## [WRITTEN REQUEST]
Take every line where the string "attached" appears and copy it.

## [PROVIDED INFORMATION]
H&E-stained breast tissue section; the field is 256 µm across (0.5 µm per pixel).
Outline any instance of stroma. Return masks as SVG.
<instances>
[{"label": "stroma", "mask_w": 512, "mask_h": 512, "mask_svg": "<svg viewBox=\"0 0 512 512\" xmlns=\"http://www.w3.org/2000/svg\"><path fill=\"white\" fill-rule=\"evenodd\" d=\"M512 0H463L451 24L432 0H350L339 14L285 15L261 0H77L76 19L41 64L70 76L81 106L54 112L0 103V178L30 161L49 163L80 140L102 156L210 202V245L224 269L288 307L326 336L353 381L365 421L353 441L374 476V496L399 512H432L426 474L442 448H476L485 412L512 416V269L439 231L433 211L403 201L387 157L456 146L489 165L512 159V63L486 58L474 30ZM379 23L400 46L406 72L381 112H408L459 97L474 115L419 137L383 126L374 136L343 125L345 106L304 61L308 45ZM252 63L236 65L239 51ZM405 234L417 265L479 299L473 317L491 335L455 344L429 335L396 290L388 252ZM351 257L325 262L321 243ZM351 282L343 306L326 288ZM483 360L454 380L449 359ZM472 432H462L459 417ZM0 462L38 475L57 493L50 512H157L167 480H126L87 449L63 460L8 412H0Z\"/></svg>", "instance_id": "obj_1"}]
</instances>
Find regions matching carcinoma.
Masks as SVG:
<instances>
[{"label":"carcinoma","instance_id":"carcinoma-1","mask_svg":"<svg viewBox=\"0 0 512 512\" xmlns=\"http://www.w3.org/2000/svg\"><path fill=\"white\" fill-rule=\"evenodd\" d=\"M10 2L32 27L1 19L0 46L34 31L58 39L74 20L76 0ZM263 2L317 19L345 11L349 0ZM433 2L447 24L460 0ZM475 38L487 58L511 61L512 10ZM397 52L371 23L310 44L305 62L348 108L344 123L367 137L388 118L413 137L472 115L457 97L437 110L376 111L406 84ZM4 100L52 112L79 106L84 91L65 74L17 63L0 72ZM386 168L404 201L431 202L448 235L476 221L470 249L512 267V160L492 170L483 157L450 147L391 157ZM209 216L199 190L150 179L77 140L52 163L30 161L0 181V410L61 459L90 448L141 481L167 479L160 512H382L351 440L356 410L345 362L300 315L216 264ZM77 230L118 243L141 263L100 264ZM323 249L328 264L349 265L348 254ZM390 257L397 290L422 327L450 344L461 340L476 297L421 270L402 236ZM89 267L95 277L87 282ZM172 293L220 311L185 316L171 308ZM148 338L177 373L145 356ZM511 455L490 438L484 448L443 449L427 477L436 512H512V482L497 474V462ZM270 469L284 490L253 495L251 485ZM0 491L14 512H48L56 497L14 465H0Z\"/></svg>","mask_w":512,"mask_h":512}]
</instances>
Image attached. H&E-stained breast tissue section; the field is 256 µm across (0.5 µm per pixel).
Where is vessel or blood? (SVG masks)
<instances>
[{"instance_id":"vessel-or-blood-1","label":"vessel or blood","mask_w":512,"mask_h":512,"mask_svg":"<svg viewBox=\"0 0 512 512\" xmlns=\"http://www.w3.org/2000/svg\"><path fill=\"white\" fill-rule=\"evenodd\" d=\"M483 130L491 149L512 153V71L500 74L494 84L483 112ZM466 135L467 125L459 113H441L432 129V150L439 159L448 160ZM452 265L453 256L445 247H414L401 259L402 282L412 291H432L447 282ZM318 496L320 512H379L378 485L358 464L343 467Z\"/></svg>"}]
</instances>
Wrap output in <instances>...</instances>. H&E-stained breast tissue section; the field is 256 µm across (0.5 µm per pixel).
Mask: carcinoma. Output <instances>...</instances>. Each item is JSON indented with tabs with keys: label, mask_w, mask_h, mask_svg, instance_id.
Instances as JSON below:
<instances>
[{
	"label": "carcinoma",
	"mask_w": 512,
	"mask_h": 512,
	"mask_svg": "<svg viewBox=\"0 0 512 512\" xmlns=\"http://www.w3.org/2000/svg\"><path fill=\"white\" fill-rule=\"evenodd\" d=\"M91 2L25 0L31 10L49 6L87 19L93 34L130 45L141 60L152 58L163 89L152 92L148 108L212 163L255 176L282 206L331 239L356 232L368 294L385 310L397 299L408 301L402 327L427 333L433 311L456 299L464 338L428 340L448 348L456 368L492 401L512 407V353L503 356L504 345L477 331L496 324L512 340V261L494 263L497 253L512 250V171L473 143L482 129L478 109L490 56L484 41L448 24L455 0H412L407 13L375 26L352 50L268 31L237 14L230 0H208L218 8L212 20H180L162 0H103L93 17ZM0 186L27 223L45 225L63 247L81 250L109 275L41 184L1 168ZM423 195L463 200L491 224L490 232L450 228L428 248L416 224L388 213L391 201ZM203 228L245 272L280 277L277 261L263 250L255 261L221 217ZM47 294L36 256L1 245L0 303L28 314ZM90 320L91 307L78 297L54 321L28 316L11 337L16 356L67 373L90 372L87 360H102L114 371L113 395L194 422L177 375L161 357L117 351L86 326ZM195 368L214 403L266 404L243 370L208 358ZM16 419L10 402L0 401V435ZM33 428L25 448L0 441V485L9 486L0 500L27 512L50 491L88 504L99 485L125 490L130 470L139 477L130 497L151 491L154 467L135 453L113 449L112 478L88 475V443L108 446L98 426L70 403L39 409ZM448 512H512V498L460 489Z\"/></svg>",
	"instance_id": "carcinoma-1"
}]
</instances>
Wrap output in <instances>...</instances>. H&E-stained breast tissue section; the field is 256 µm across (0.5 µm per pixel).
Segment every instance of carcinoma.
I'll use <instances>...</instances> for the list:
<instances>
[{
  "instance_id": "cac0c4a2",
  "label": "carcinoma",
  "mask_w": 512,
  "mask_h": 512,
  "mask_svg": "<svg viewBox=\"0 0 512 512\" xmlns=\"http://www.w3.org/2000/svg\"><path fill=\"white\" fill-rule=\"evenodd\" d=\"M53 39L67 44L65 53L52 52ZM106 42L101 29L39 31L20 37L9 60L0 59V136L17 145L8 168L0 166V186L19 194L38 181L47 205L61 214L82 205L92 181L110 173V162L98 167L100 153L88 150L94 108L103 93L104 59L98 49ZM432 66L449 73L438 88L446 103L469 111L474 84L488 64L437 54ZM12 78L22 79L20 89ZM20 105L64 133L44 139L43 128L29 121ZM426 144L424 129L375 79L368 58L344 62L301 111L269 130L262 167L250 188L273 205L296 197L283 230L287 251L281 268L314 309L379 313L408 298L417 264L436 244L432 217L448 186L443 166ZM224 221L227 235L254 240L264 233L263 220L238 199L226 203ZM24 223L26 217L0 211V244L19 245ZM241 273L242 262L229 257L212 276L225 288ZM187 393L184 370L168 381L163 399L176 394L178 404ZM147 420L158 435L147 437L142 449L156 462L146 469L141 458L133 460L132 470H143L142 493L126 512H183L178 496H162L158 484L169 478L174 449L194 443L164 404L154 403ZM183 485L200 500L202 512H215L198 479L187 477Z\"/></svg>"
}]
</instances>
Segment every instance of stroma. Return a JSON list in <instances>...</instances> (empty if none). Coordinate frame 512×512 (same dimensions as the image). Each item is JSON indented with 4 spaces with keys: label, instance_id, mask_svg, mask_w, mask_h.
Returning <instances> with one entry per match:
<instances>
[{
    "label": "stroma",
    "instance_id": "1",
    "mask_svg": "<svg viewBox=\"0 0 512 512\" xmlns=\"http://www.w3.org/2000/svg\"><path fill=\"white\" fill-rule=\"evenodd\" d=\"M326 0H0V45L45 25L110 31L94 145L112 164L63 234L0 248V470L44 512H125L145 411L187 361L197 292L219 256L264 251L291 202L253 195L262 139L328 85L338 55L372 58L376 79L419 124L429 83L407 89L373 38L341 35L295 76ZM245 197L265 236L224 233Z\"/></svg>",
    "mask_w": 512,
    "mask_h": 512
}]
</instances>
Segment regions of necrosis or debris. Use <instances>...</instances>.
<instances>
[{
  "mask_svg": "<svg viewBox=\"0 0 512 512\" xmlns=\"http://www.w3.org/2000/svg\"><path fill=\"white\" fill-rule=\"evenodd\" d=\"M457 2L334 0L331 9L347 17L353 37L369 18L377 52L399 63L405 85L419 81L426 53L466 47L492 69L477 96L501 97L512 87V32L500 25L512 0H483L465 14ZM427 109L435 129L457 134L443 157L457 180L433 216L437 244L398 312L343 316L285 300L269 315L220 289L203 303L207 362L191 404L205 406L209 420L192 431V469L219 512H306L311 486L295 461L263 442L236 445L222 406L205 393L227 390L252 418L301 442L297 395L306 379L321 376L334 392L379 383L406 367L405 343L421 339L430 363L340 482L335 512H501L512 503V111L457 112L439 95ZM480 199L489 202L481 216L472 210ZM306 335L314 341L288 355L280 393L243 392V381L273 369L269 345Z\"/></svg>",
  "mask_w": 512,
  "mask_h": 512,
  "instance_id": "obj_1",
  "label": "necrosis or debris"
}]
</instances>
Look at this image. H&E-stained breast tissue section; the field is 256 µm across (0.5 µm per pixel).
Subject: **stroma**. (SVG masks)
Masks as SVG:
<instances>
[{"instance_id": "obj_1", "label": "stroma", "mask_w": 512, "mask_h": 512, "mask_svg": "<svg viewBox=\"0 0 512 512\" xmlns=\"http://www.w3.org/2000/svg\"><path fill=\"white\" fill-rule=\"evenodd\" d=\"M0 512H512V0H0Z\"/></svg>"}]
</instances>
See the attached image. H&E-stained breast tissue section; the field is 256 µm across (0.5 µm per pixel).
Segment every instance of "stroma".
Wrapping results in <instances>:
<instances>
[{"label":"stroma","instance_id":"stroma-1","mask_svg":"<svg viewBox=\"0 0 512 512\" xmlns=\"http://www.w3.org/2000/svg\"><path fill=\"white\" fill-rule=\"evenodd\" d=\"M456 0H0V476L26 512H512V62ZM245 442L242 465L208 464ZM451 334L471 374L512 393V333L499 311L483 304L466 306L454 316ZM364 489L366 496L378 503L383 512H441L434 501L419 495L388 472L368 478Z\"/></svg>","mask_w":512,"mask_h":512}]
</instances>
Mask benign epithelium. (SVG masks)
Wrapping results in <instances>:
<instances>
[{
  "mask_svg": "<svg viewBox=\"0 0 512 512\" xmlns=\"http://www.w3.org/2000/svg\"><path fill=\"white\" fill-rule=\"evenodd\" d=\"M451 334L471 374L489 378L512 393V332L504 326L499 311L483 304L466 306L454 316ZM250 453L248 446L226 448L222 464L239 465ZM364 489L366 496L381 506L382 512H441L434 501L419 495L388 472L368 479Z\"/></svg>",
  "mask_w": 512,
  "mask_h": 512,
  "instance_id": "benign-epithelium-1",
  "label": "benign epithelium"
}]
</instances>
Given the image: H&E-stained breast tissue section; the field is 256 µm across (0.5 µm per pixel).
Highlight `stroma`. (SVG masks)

## [RESULT]
Image attached. H&E-stained breast tissue section; the field is 256 µm across (0.5 µm per pixel).
See the attached image. H&E-stained breast tissue section; the field is 256 µm across (0.5 µm per pixel).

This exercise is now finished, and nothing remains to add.